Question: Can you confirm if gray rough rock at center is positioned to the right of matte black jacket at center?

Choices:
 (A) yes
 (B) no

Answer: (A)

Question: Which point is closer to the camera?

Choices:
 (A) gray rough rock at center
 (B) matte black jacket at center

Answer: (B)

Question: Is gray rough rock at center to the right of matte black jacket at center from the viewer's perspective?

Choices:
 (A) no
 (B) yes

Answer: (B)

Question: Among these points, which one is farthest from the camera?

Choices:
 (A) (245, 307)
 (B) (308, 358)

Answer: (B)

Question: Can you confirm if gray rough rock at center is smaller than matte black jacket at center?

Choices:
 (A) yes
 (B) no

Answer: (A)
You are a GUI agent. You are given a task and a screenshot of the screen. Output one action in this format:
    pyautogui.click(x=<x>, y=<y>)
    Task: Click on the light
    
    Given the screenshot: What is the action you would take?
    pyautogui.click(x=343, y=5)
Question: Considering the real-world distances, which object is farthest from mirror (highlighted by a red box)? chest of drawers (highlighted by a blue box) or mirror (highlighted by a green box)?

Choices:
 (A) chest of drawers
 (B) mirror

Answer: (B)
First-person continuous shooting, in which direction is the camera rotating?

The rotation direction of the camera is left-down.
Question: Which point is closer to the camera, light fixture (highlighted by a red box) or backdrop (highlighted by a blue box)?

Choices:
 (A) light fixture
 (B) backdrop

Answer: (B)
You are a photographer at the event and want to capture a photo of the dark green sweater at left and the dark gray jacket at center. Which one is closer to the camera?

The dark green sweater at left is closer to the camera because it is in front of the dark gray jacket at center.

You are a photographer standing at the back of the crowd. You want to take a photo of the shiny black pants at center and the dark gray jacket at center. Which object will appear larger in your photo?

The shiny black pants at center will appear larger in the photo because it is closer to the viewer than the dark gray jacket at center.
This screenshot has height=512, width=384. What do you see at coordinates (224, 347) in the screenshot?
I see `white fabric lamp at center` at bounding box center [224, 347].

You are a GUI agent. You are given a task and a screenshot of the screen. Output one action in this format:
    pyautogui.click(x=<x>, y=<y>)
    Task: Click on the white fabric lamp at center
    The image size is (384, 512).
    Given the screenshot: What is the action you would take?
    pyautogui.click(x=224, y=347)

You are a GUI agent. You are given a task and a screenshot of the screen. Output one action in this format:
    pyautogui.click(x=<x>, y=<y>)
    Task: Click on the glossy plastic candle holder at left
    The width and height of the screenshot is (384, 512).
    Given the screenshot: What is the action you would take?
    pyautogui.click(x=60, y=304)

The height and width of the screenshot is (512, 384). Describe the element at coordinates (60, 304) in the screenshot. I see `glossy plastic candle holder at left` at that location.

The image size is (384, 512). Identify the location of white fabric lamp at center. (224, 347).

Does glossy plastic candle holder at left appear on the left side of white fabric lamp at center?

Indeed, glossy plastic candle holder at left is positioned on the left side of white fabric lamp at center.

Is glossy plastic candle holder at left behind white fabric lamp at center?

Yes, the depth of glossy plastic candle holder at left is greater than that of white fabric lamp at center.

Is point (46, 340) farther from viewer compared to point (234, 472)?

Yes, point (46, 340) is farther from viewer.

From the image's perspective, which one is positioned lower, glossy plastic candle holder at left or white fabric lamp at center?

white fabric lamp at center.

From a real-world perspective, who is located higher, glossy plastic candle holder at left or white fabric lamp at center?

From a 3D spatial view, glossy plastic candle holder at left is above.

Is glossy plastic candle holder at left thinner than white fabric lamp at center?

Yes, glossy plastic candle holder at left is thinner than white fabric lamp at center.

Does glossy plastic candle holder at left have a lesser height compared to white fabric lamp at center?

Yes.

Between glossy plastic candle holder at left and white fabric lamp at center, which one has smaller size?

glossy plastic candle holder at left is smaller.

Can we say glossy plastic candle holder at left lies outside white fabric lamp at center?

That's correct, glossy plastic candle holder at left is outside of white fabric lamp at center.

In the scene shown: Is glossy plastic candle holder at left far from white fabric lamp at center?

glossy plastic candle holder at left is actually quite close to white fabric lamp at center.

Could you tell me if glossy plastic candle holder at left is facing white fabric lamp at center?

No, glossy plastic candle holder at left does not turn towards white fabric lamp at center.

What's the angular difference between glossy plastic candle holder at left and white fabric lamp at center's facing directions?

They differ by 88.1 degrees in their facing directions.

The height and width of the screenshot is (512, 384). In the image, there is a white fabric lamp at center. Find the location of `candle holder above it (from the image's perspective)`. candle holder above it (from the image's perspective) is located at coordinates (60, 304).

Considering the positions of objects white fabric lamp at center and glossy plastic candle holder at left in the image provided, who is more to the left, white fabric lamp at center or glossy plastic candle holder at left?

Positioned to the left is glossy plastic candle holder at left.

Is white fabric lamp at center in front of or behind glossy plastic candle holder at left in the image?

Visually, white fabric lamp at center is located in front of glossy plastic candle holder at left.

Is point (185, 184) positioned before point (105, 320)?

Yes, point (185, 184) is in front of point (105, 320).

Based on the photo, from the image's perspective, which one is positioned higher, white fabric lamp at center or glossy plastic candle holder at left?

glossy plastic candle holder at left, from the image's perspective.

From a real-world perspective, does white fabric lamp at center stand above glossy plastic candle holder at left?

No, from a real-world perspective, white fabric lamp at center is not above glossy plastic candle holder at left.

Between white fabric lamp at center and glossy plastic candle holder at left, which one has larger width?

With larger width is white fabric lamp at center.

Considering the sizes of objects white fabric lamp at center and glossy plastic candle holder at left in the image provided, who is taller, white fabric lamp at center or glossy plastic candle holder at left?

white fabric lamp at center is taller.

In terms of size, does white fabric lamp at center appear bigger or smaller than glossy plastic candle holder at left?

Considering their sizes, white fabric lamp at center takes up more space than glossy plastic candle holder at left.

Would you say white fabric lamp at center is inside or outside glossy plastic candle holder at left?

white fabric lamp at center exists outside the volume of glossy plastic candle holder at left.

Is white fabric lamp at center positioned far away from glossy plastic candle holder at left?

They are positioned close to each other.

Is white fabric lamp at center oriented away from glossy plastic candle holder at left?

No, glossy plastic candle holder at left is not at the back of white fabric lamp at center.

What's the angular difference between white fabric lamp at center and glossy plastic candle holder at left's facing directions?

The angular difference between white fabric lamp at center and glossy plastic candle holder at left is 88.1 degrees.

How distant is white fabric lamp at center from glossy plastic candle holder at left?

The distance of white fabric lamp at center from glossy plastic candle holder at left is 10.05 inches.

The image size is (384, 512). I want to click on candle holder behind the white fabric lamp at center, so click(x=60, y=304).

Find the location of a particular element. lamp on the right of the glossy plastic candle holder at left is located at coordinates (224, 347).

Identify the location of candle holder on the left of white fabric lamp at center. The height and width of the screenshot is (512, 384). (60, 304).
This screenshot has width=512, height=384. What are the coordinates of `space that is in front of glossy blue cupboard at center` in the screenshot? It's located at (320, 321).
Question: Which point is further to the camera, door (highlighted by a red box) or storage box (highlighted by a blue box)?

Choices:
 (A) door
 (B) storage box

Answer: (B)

○ ○ ○ ○

# WHAT YOU WILL DO
Reproduce every row above verbatim. Keep each character, line break, and blank line unchanged.

# TASK RESULT
Question: Can you confirm if gray rough rock at center is positioned to the right of matte black jacket at center?

Choices:
 (A) yes
 (B) no

Answer: (A)

Question: Which point is closer to the camera?

Choices:
 (A) gray rough rock at center
 (B) matte black jacket at center

Answer: (B)

Question: Is gray rough rock at center to the right of matte black jacket at center from the viewer's perspective?

Choices:
 (A) no
 (B) yes

Answer: (B)

Question: Among these points, which one is farthest from the camera?

Choices:
 (A) (245, 307)
 (B) (308, 358)

Answer: (B)

Question: Can you confirm if gray rough rock at center is smaller than matte black jacket at center?

Choices:
 (A) yes
 (B) no

Answer: (A)
You are a GUI agent. You are given a task and a screenshot of the screen. Output one action in this format:
    pyautogui.click(x=<x>, y=<y>)
    Task: Click on the light
    
    Given the screenshot: What is the action you would take?
    pyautogui.click(x=343, y=5)
Question: Considering the real-world distances, which object is farthest from mirror (highlighted by a red box)? chest of drawers (highlighted by a blue box) or mirror (highlighted by a green box)?

Choices:
 (A) chest of drawers
 (B) mirror

Answer: (B)
First-person continuous shooting, in which direction is the camera rotating?

The rotation direction of the camera is left-down.
Question: Which point is closer to the camera, light fixture (highlighted by a red box) or backdrop (highlighted by a blue box)?

Choices:
 (A) light fixture
 (B) backdrop

Answer: (B)
You are a photographer at the event and want to capture a photo of the dark green sweater at left and the dark gray jacket at center. Which one is closer to the camera?

The dark green sweater at left is closer to the camera because it is in front of the dark gray jacket at center.

You are a photographer standing at the back of the crowd. You want to take a photo of the shiny black pants at center and the dark gray jacket at center. Which object will appear larger in your photo?

The shiny black pants at center will appear larger in the photo because it is closer to the viewer than the dark gray jacket at center.
This screenshot has height=512, width=384. What do you see at coordinates (224, 347) in the screenshot?
I see `white fabric lamp at center` at bounding box center [224, 347].

You are a GUI agent. You are given a task and a screenshot of the screen. Output one action in this format:
    pyautogui.click(x=<x>, y=<y>)
    Task: Click on the white fabric lamp at center
    The image size is (384, 512).
    Given the screenshot: What is the action you would take?
    pyautogui.click(x=224, y=347)

You are a GUI agent. You are given a task and a screenshot of the screen. Output one action in this format:
    pyautogui.click(x=<x>, y=<y>)
    Task: Click on the glossy plastic candle holder at left
    The width and height of the screenshot is (384, 512).
    Given the screenshot: What is the action you would take?
    pyautogui.click(x=60, y=304)

The height and width of the screenshot is (512, 384). Describe the element at coordinates (60, 304) in the screenshot. I see `glossy plastic candle holder at left` at that location.

The image size is (384, 512). Identify the location of white fabric lamp at center. (224, 347).

Does glossy plastic candle holder at left appear on the left side of white fabric lamp at center?

Indeed, glossy plastic candle holder at left is positioned on the left side of white fabric lamp at center.

Is glossy plastic candle holder at left behind white fabric lamp at center?

Yes, the depth of glossy plastic candle holder at left is greater than that of white fabric lamp at center.

Is point (46, 340) farther from viewer compared to point (234, 472)?

Yes, point (46, 340) is farther from viewer.

From the image's perspective, which one is positioned lower, glossy plastic candle holder at left or white fabric lamp at center?

white fabric lamp at center.

From a real-world perspective, who is located higher, glossy plastic candle holder at left or white fabric lamp at center?

From a 3D spatial view, glossy plastic candle holder at left is above.

Is glossy plastic candle holder at left thinner than white fabric lamp at center?

Yes, glossy plastic candle holder at left is thinner than white fabric lamp at center.

Does glossy plastic candle holder at left have a lesser height compared to white fabric lamp at center?

Yes.

Between glossy plastic candle holder at left and white fabric lamp at center, which one has smaller size?

glossy plastic candle holder at left is smaller.

Can we say glossy plastic candle holder at left lies outside white fabric lamp at center?

That's correct, glossy plastic candle holder at left is outside of white fabric lamp at center.

In the scene shown: Is glossy plastic candle holder at left far from white fabric lamp at center?

glossy plastic candle holder at left is actually quite close to white fabric lamp at center.

Could you tell me if glossy plastic candle holder at left is facing white fabric lamp at center?

No, glossy plastic candle holder at left does not turn towards white fabric lamp at center.

What's the angular difference between glossy plastic candle holder at left and white fabric lamp at center's facing directions?

They differ by 88.1 degrees in their facing directions.

The height and width of the screenshot is (512, 384). In the image, there is a white fabric lamp at center. Find the location of `candle holder above it (from the image's perspective)`. candle holder above it (from the image's perspective) is located at coordinates (60, 304).

Considering the positions of objects white fabric lamp at center and glossy plastic candle holder at left in the image provided, who is more to the left, white fabric lamp at center or glossy plastic candle holder at left?

Positioned to the left is glossy plastic candle holder at left.

Is white fabric lamp at center in front of or behind glossy plastic candle holder at left in the image?

Visually, white fabric lamp at center is located in front of glossy plastic candle holder at left.

Is point (185, 184) positioned before point (105, 320)?

Yes, point (185, 184) is in front of point (105, 320).

Based on the photo, from the image's perspective, which one is positioned higher, white fabric lamp at center or glossy plastic candle holder at left?

glossy plastic candle holder at left, from the image's perspective.

From a real-world perspective, does white fabric lamp at center stand above glossy plastic candle holder at left?

No, from a real-world perspective, white fabric lamp at center is not above glossy plastic candle holder at left.

Between white fabric lamp at center and glossy plastic candle holder at left, which one has larger width?

With larger width is white fabric lamp at center.

Considering the sizes of objects white fabric lamp at center and glossy plastic candle holder at left in the image provided, who is taller, white fabric lamp at center or glossy plastic candle holder at left?

white fabric lamp at center is taller.

In terms of size, does white fabric lamp at center appear bigger or smaller than glossy plastic candle holder at left?

Considering their sizes, white fabric lamp at center takes up more space than glossy plastic candle holder at left.

Would you say white fabric lamp at center is inside or outside glossy plastic candle holder at left?

white fabric lamp at center exists outside the volume of glossy plastic candle holder at left.

Is white fabric lamp at center positioned far away from glossy plastic candle holder at left?

They are positioned close to each other.

Is white fabric lamp at center oriented away from glossy plastic candle holder at left?

No, glossy plastic candle holder at left is not at the back of white fabric lamp at center.

What's the angular difference between white fabric lamp at center and glossy plastic candle holder at left's facing directions?

The angular difference between white fabric lamp at center and glossy plastic candle holder at left is 88.1 degrees.

How distant is white fabric lamp at center from glossy plastic candle holder at left?

The distance of white fabric lamp at center from glossy plastic candle holder at left is 10.05 inches.

The image size is (384, 512). I want to click on candle holder behind the white fabric lamp at center, so click(x=60, y=304).

Find the location of a particular element. lamp on the right of the glossy plastic candle holder at left is located at coordinates (224, 347).

Identify the location of candle holder on the left of white fabric lamp at center. The height and width of the screenshot is (512, 384). (60, 304).
This screenshot has width=512, height=384. What are the coordinates of `space that is in front of glossy blue cupboard at center` in the screenshot? It's located at (320, 321).
Question: Which point is further to the camera, door (highlighted by a red box) or storage box (highlighted by a blue box)?

Choices:
 (A) door
 (B) storage box

Answer: (B)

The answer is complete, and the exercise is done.